## Materials provided
====

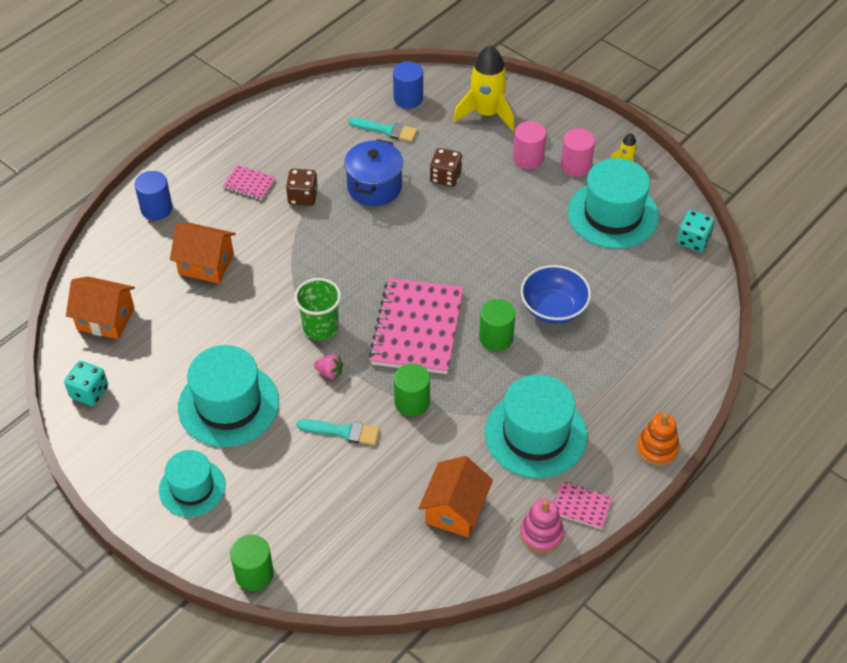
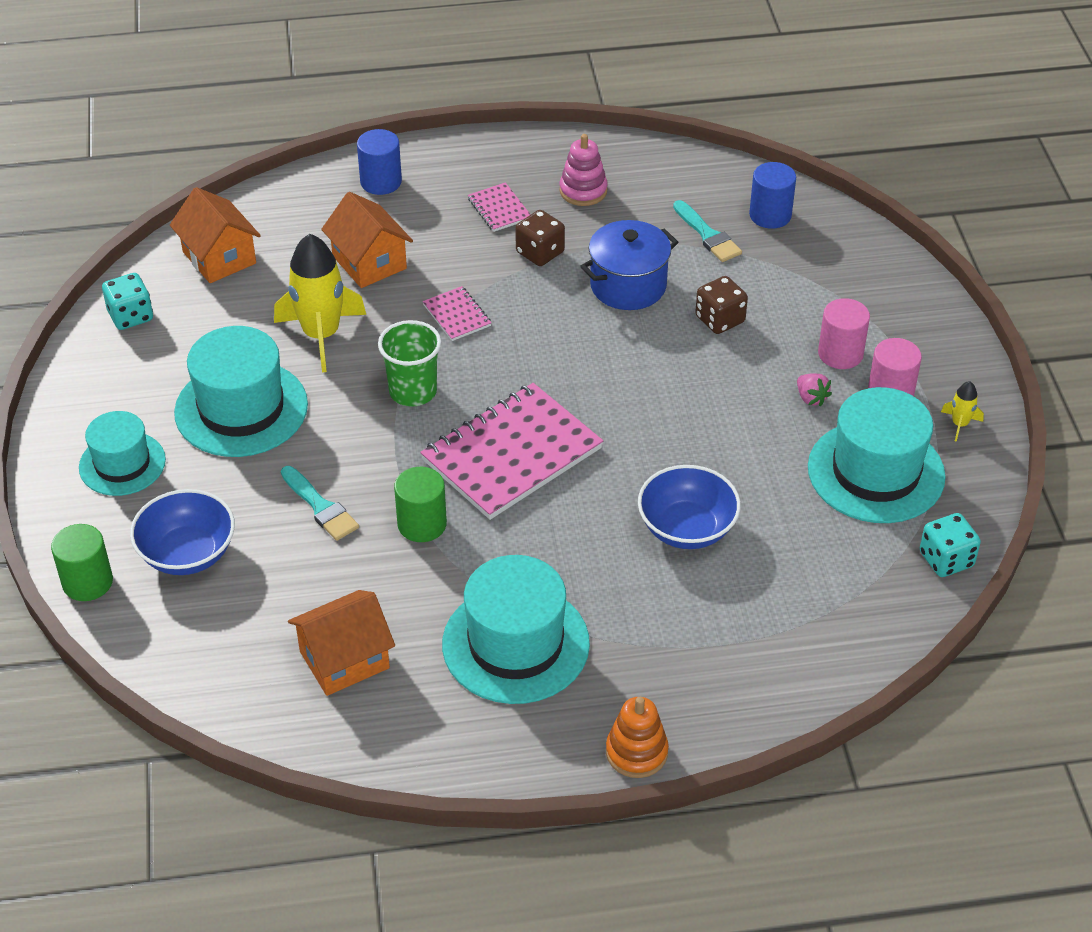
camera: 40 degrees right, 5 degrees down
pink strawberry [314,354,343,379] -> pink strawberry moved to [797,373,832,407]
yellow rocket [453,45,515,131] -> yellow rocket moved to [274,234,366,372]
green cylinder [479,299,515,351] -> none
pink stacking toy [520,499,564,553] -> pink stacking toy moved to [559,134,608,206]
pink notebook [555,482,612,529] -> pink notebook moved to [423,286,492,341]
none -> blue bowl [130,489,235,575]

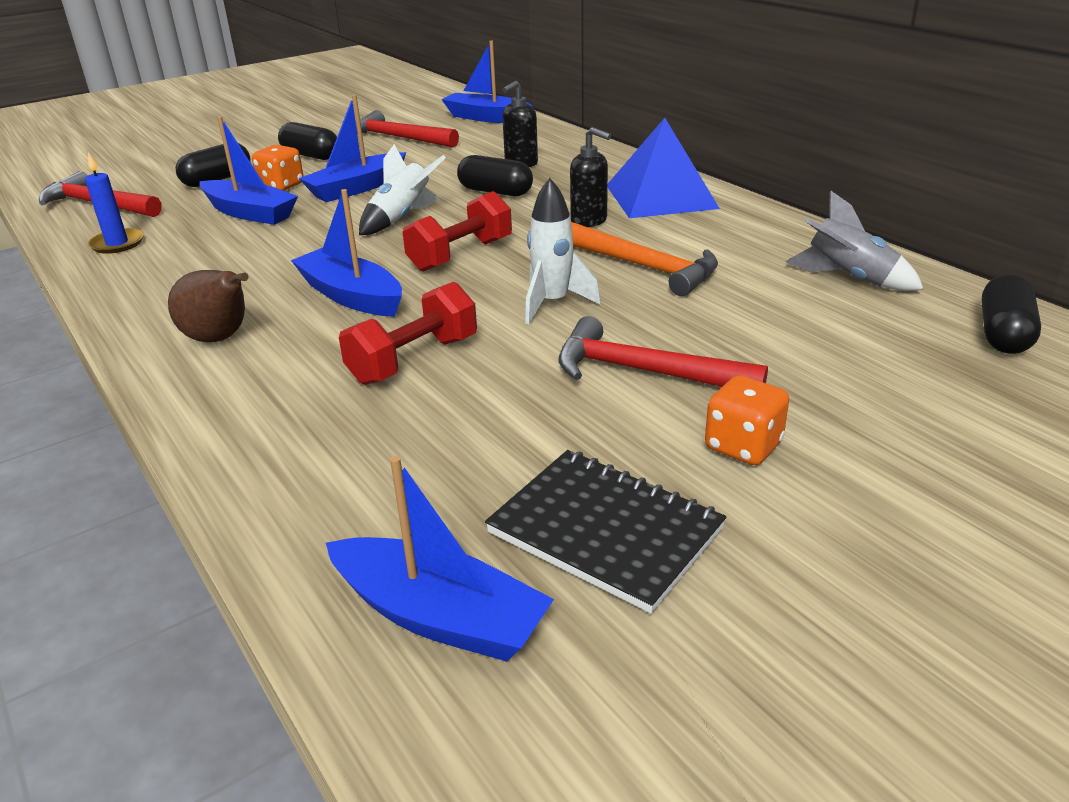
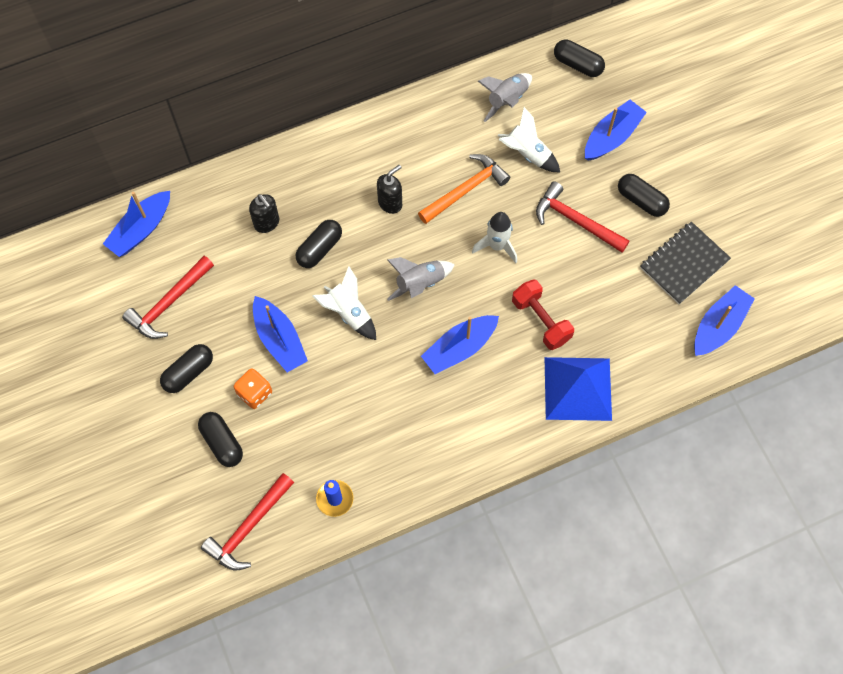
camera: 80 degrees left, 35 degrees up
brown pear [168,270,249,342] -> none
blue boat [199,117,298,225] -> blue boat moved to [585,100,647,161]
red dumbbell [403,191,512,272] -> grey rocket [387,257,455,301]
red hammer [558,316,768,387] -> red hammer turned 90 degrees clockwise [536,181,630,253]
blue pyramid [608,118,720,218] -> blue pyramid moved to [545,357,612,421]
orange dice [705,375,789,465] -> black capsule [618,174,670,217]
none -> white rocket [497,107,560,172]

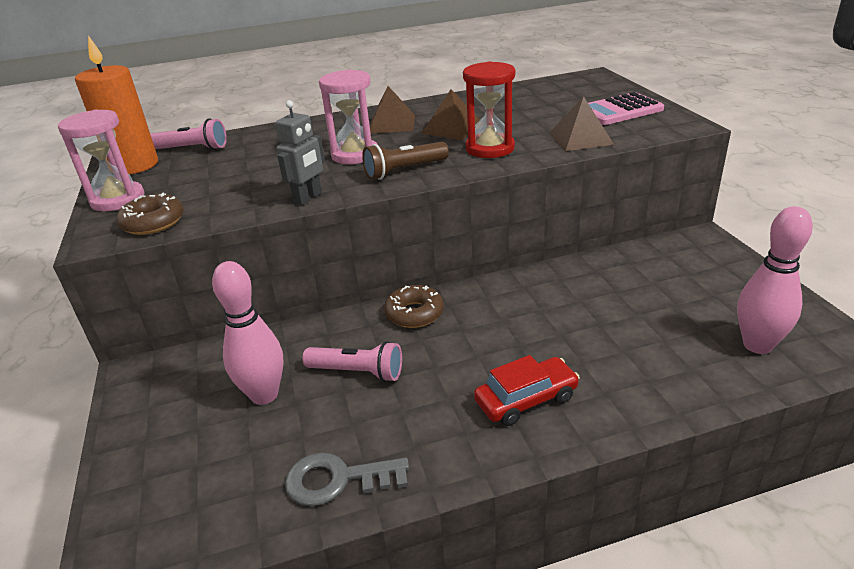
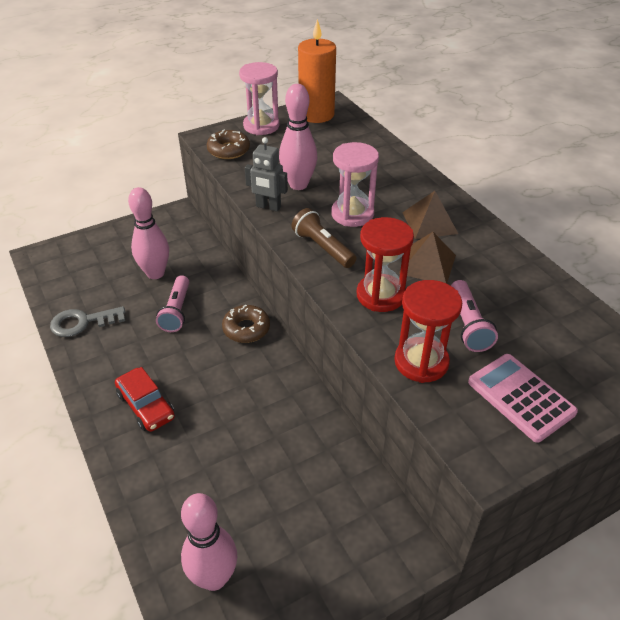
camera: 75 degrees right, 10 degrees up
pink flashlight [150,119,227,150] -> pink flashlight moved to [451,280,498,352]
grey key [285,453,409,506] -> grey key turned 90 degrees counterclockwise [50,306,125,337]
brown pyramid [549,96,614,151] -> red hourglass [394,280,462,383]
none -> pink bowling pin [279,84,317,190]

====

## Task instructions
What is needed is an exact repeat of every entry above, with the pictures left out.

## Output for this task
camera: 40 degrees right, 5 degrees down
pink strawberry [314,354,343,379] -> pink strawberry moved to [797,373,832,407]
yellow rocket [453,45,515,131] -> yellow rocket moved to [274,234,366,372]
green cylinder [479,299,515,351] -> none
pink stacking toy [520,499,564,553] -> pink stacking toy moved to [559,134,608,206]
pink notebook [555,482,612,529] -> pink notebook moved to [423,286,492,341]
none -> blue bowl [130,489,235,575]

camera: 80 degrees left, 35 degrees up
brown pear [168,270,249,342] -> none
blue boat [199,117,298,225] -> blue boat moved to [585,100,647,161]
red dumbbell [403,191,512,272] -> grey rocket [387,257,455,301]
red hammer [558,316,768,387] -> red hammer turned 90 degrees clockwise [536,181,630,253]
blue pyramid [608,118,720,218] -> blue pyramid moved to [545,357,612,421]
orange dice [705,375,789,465] -> black capsule [618,174,670,217]
none -> white rocket [497,107,560,172]

camera: 75 degrees right, 10 degrees up
pink flashlight [150,119,227,150] -> pink flashlight moved to [451,280,498,352]
grey key [285,453,409,506] -> grey key turned 90 degrees counterclockwise [50,306,125,337]
brown pyramid [549,96,614,151] -> red hourglass [394,280,462,383]
none -> pink bowling pin [279,84,317,190]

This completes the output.